[Stored data]
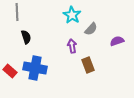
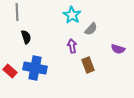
purple semicircle: moved 1 px right, 8 px down; rotated 144 degrees counterclockwise
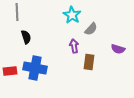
purple arrow: moved 2 px right
brown rectangle: moved 1 px right, 3 px up; rotated 28 degrees clockwise
red rectangle: rotated 48 degrees counterclockwise
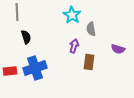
gray semicircle: rotated 128 degrees clockwise
purple arrow: rotated 24 degrees clockwise
blue cross: rotated 30 degrees counterclockwise
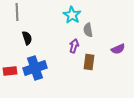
gray semicircle: moved 3 px left, 1 px down
black semicircle: moved 1 px right, 1 px down
purple semicircle: rotated 40 degrees counterclockwise
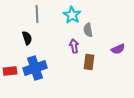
gray line: moved 20 px right, 2 px down
purple arrow: rotated 24 degrees counterclockwise
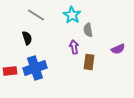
gray line: moved 1 px left, 1 px down; rotated 54 degrees counterclockwise
purple arrow: moved 1 px down
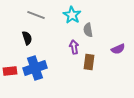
gray line: rotated 12 degrees counterclockwise
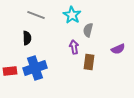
gray semicircle: rotated 24 degrees clockwise
black semicircle: rotated 16 degrees clockwise
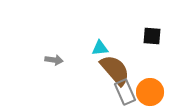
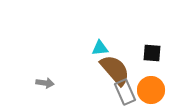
black square: moved 17 px down
gray arrow: moved 9 px left, 23 px down
orange circle: moved 1 px right, 2 px up
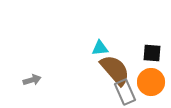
gray arrow: moved 13 px left, 3 px up; rotated 24 degrees counterclockwise
orange circle: moved 8 px up
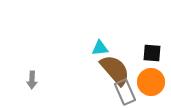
gray arrow: rotated 108 degrees clockwise
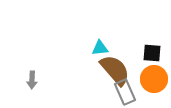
orange circle: moved 3 px right, 3 px up
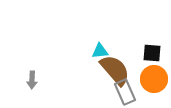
cyan triangle: moved 3 px down
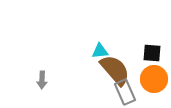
gray arrow: moved 10 px right
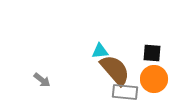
gray arrow: rotated 54 degrees counterclockwise
gray rectangle: rotated 60 degrees counterclockwise
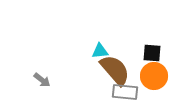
orange circle: moved 3 px up
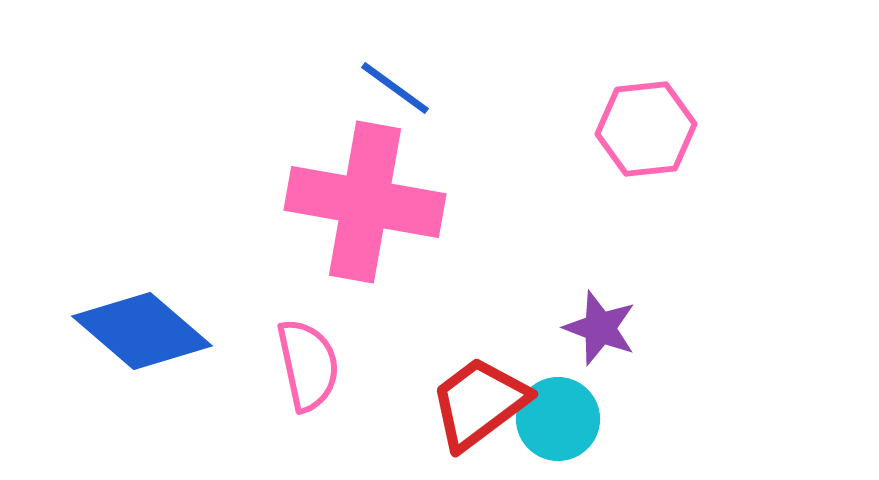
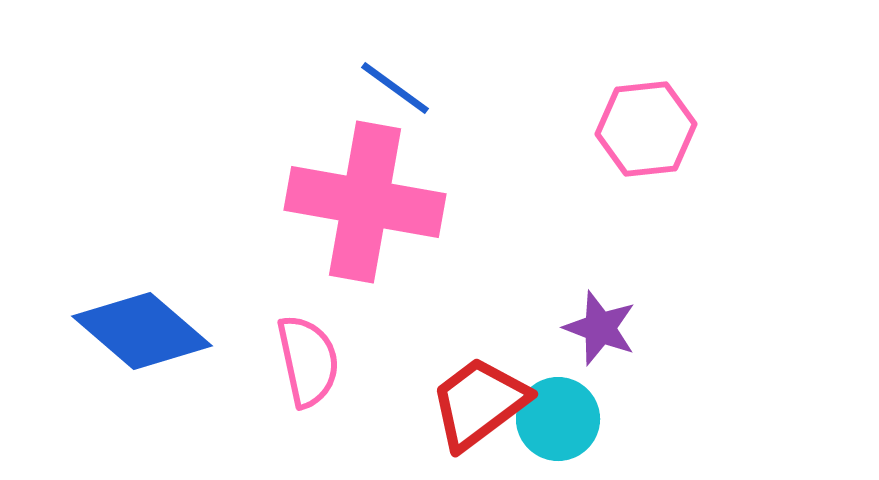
pink semicircle: moved 4 px up
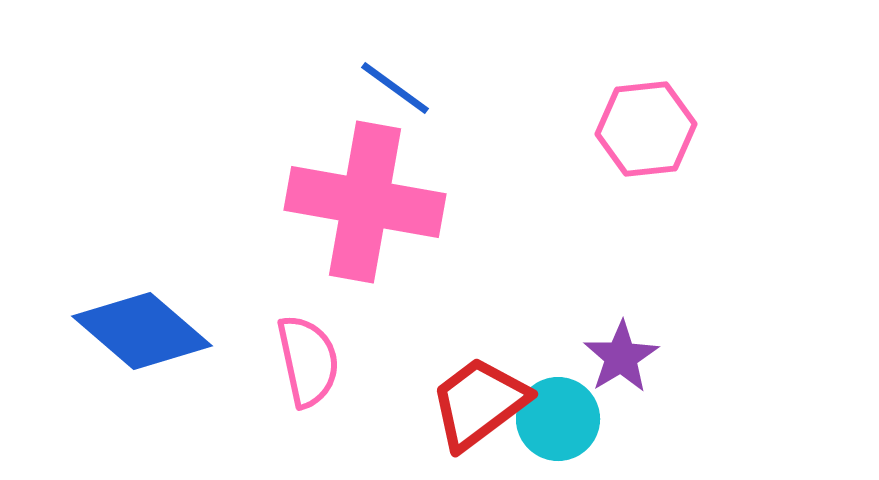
purple star: moved 21 px right, 29 px down; rotated 20 degrees clockwise
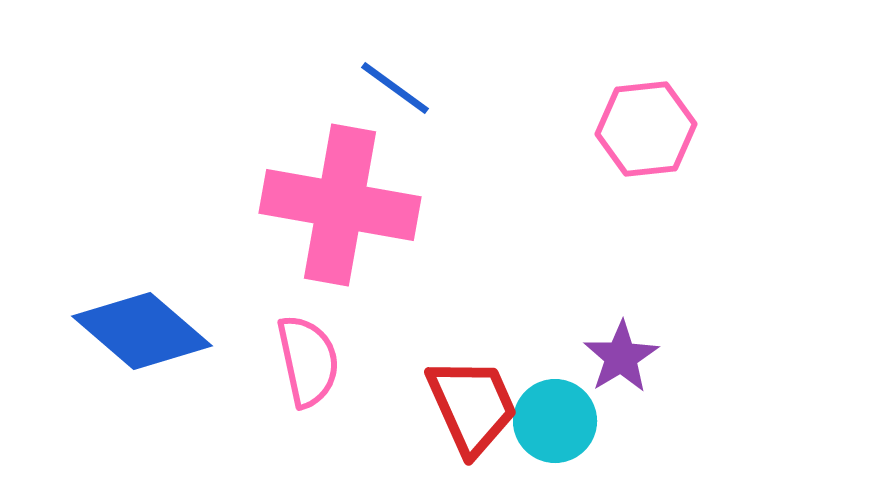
pink cross: moved 25 px left, 3 px down
red trapezoid: moved 7 px left, 3 px down; rotated 103 degrees clockwise
cyan circle: moved 3 px left, 2 px down
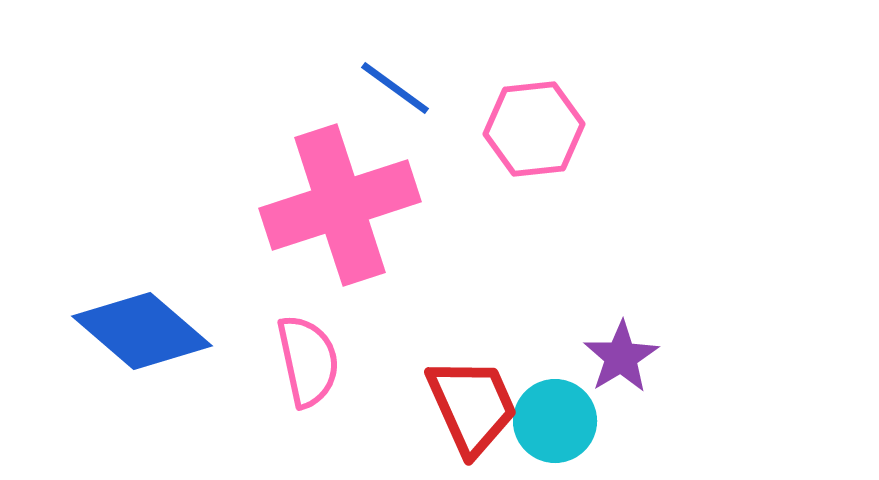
pink hexagon: moved 112 px left
pink cross: rotated 28 degrees counterclockwise
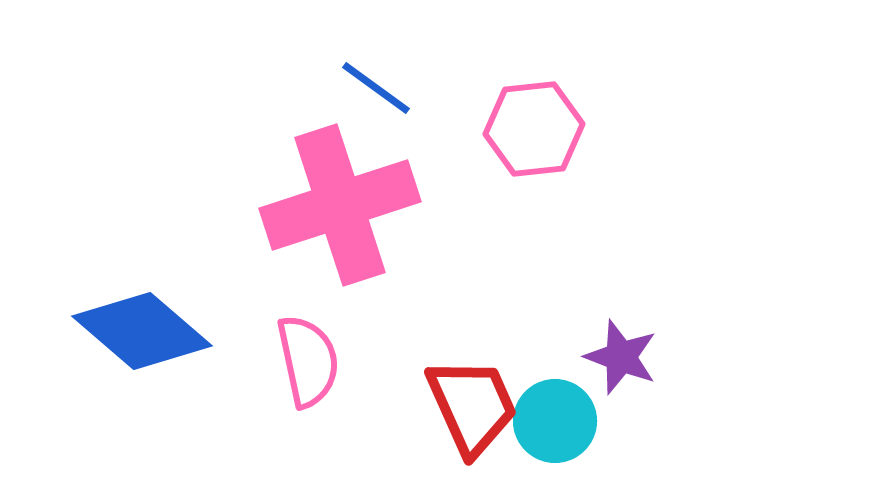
blue line: moved 19 px left
purple star: rotated 20 degrees counterclockwise
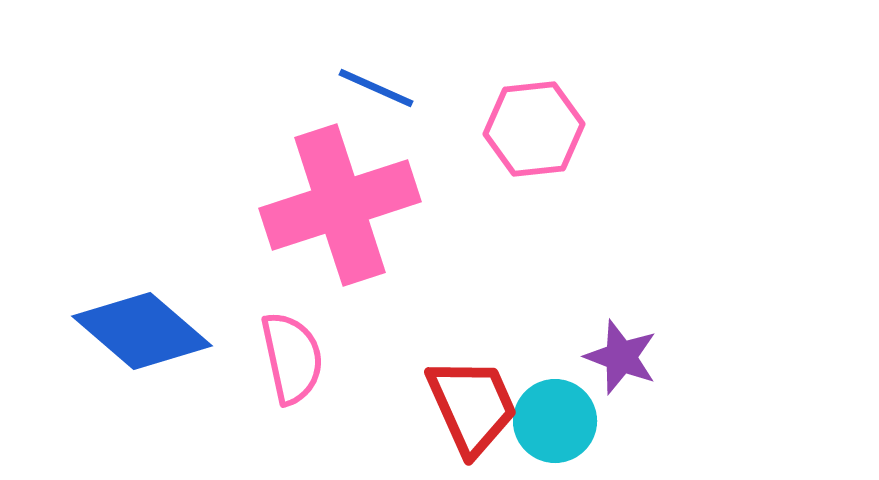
blue line: rotated 12 degrees counterclockwise
pink semicircle: moved 16 px left, 3 px up
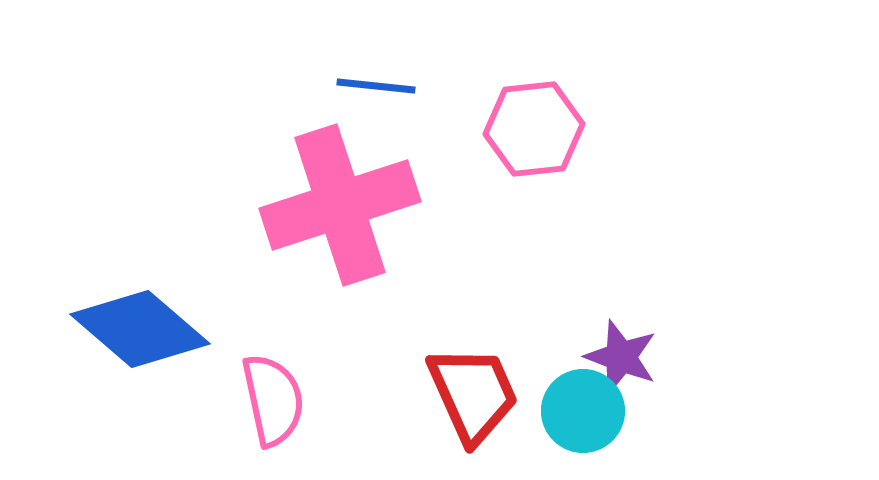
blue line: moved 2 px up; rotated 18 degrees counterclockwise
blue diamond: moved 2 px left, 2 px up
pink semicircle: moved 19 px left, 42 px down
red trapezoid: moved 1 px right, 12 px up
cyan circle: moved 28 px right, 10 px up
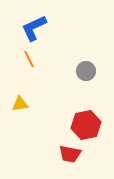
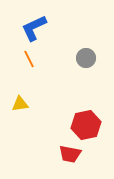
gray circle: moved 13 px up
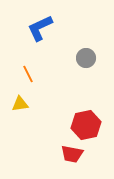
blue L-shape: moved 6 px right
orange line: moved 1 px left, 15 px down
red trapezoid: moved 2 px right
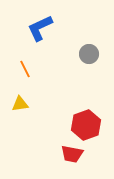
gray circle: moved 3 px right, 4 px up
orange line: moved 3 px left, 5 px up
red hexagon: rotated 8 degrees counterclockwise
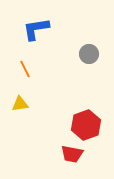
blue L-shape: moved 4 px left, 1 px down; rotated 16 degrees clockwise
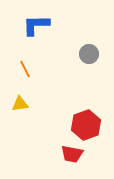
blue L-shape: moved 4 px up; rotated 8 degrees clockwise
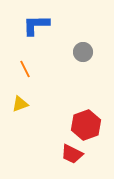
gray circle: moved 6 px left, 2 px up
yellow triangle: rotated 12 degrees counterclockwise
red trapezoid: rotated 15 degrees clockwise
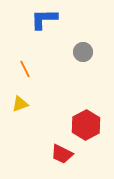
blue L-shape: moved 8 px right, 6 px up
red hexagon: rotated 8 degrees counterclockwise
red trapezoid: moved 10 px left
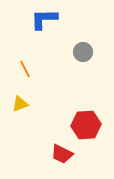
red hexagon: rotated 24 degrees clockwise
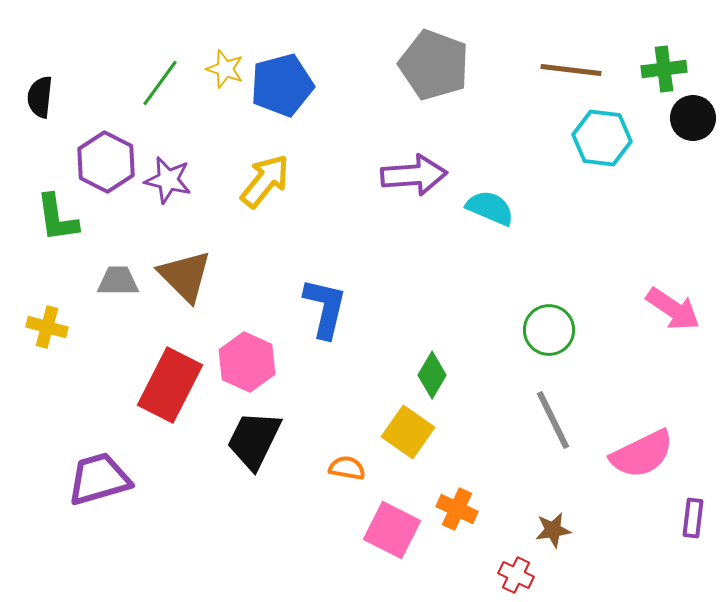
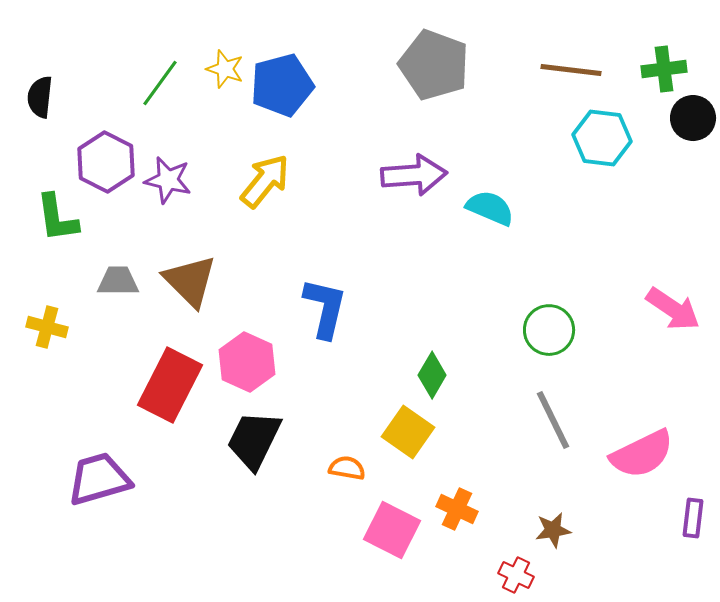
brown triangle: moved 5 px right, 5 px down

**Problem details:** In the stretch from the start of the rows through the line containing "red rectangle: rotated", rename "purple arrow" to "purple pointer" and give those lines again with everything else unchanged. Leave the pictures out of your answer.

**Reply:**
purple semicircle: moved 1 px right, 8 px down; rotated 144 degrees counterclockwise
purple pointer: moved 2 px right
brown rectangle: moved 1 px right, 3 px up; rotated 28 degrees clockwise
red rectangle: rotated 48 degrees counterclockwise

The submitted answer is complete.